## About this task:
When you reproduce the data, keep every word exactly as it stands and leave the pictures out.

▼

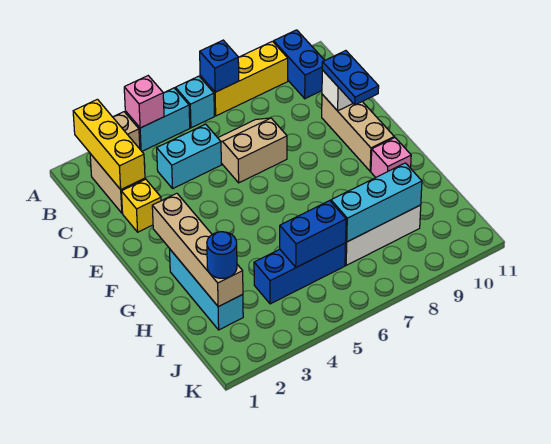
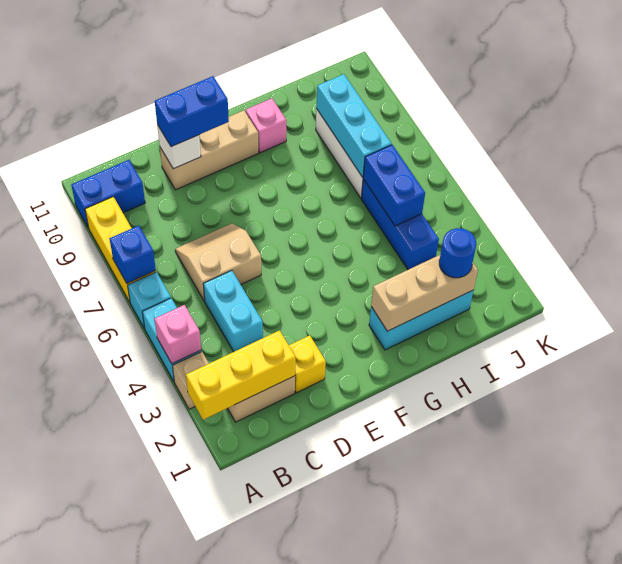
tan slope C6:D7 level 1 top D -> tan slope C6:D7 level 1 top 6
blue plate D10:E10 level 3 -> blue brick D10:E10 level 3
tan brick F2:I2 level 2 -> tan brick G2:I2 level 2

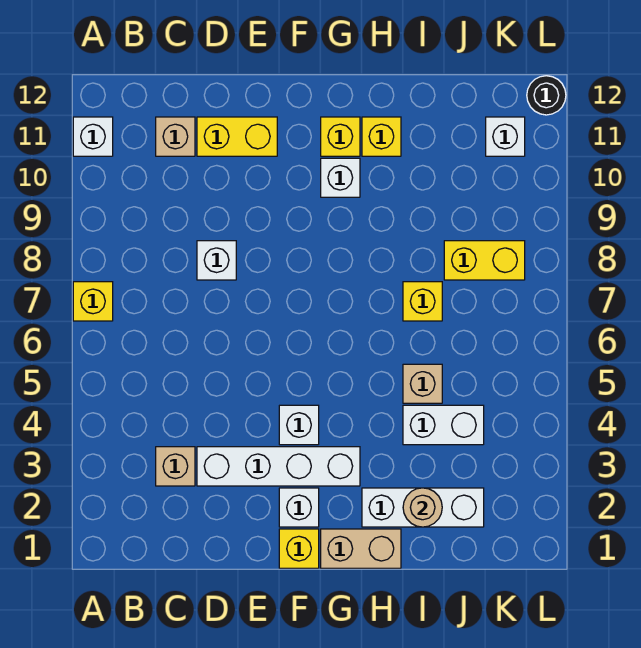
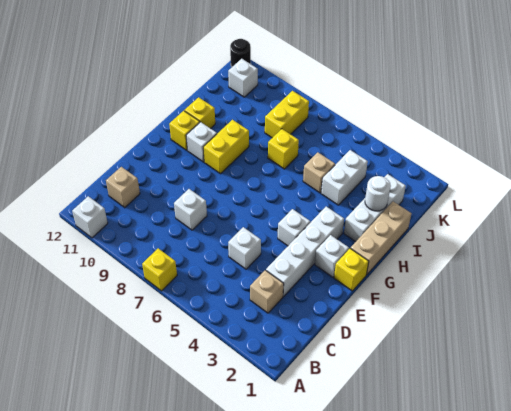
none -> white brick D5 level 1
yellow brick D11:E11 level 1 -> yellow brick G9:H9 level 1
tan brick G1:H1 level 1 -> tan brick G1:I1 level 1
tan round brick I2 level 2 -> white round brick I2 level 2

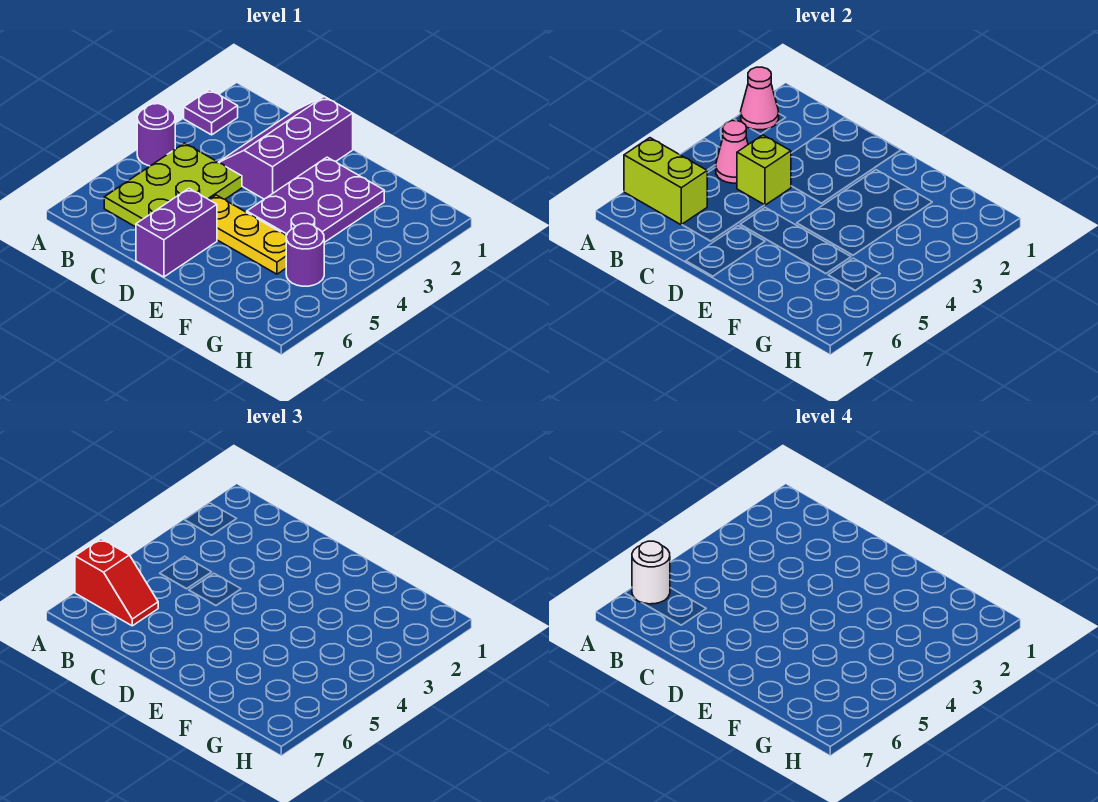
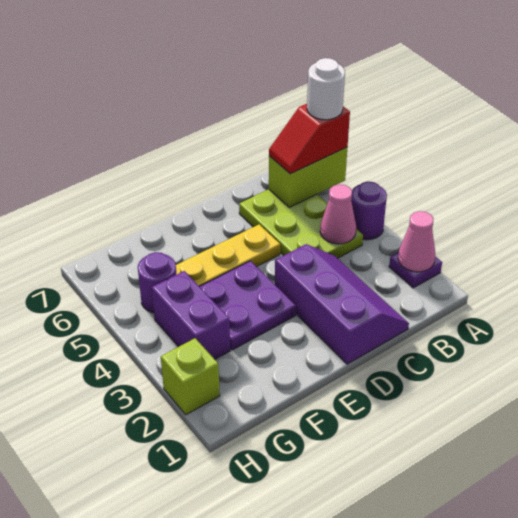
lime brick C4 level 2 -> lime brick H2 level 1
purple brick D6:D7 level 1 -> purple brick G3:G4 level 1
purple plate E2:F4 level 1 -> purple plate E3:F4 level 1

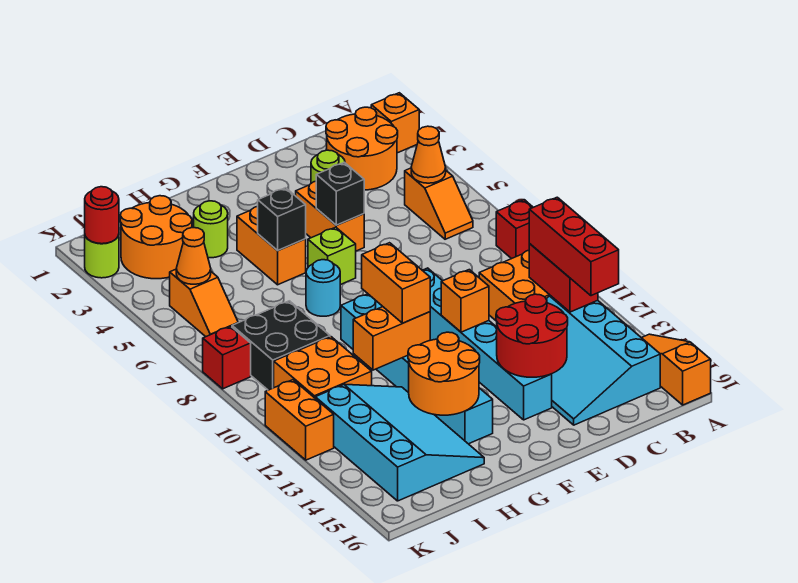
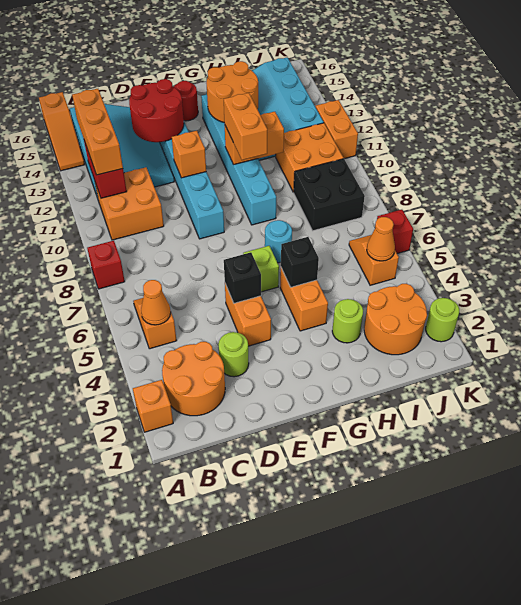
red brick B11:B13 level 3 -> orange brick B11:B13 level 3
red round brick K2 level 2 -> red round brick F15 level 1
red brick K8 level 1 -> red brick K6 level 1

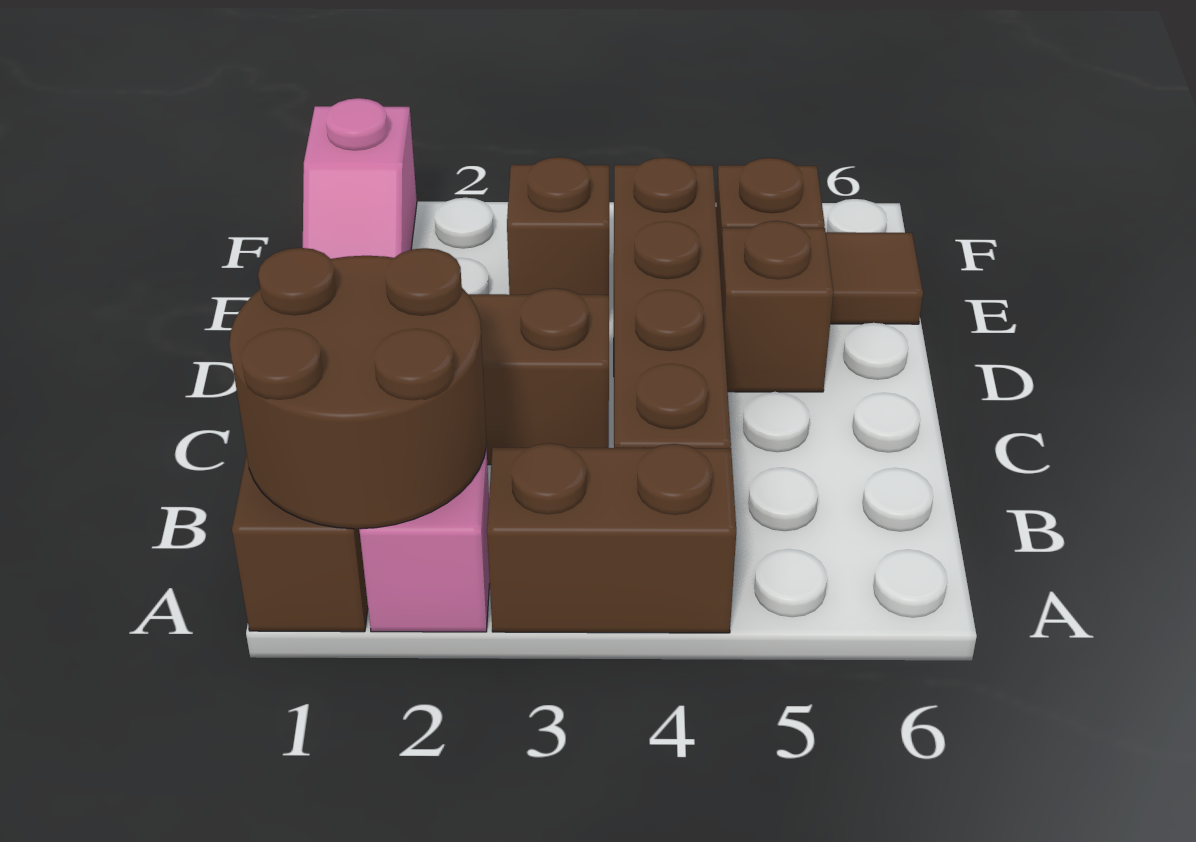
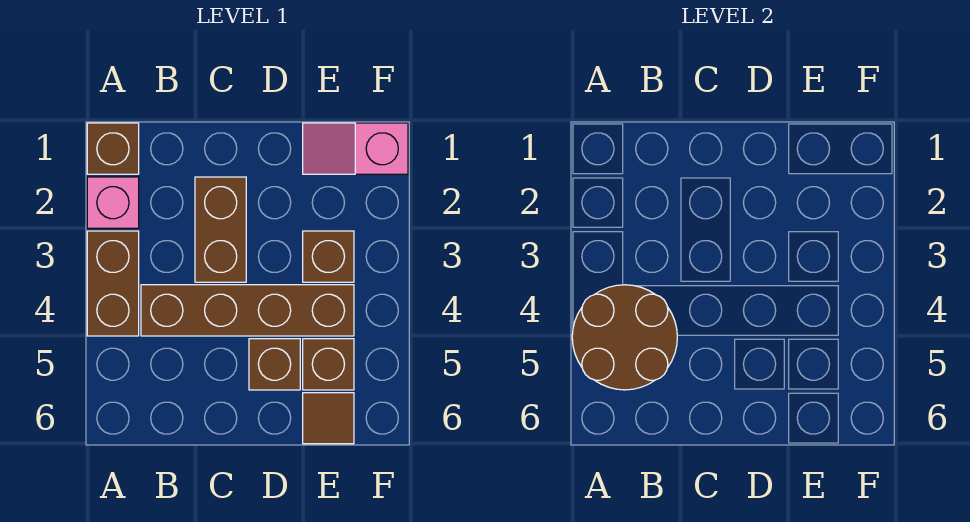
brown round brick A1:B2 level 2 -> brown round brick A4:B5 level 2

▲

## Task response:
tan slope C6:D7 level 1 top D -> tan slope C6:D7 level 1 top 6
blue plate D10:E10 level 3 -> blue brick D10:E10 level 3
tan brick F2:I2 level 2 -> tan brick G2:I2 level 2

none -> white brick D5 level 1
yellow brick D11:E11 level 1 -> yellow brick G9:H9 level 1
tan brick G1:H1 level 1 -> tan brick G1:I1 level 1
tan round brick I2 level 2 -> white round brick I2 level 2

lime brick C4 level 2 -> lime brick H2 level 1
purple brick D6:D7 level 1 -> purple brick G3:G4 level 1
purple plate E2:F4 level 1 -> purple plate E3:F4 level 1

red brick B11:B13 level 3 -> orange brick B11:B13 level 3
red round brick K2 level 2 -> red round brick F15 level 1
red brick K8 level 1 -> red brick K6 level 1

brown round brick A1:B2 level 2 -> brown round brick A4:B5 level 2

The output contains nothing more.